Exercise: Wherever "gray" appears in a line of the listing, that line should be returned.

[Input data]

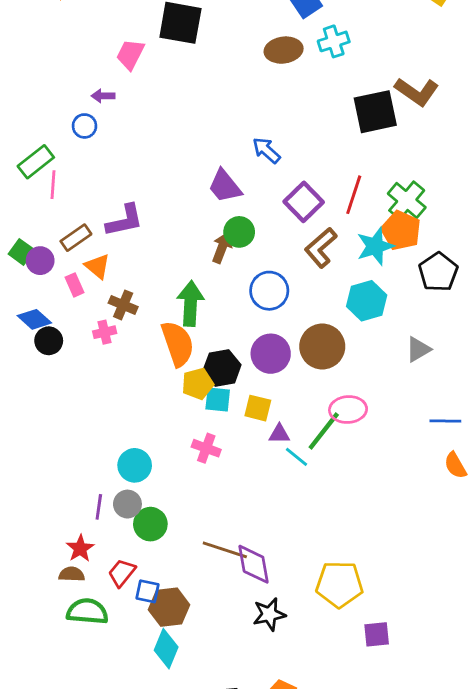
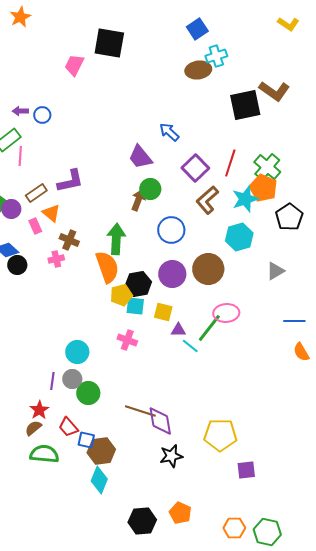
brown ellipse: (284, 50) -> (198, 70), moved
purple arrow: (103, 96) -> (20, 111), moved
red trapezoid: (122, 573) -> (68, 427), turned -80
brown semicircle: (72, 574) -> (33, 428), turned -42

[/Input data]
[Input data]

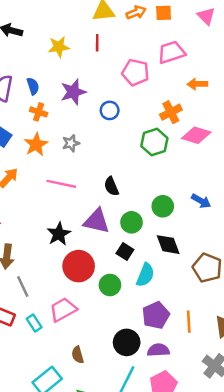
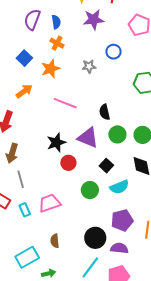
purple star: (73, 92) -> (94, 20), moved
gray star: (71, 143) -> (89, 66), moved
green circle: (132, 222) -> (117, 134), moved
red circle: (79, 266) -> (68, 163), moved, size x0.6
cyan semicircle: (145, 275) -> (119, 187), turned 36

[/Input data]
[Input data]

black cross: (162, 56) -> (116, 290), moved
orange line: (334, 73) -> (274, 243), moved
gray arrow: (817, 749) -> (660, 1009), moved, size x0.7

[/Input data]

Exercise answer:
gray star: (71, 143) -> (89, 66), moved
gray arrow: (817, 749) -> (660, 1009), moved, size x0.7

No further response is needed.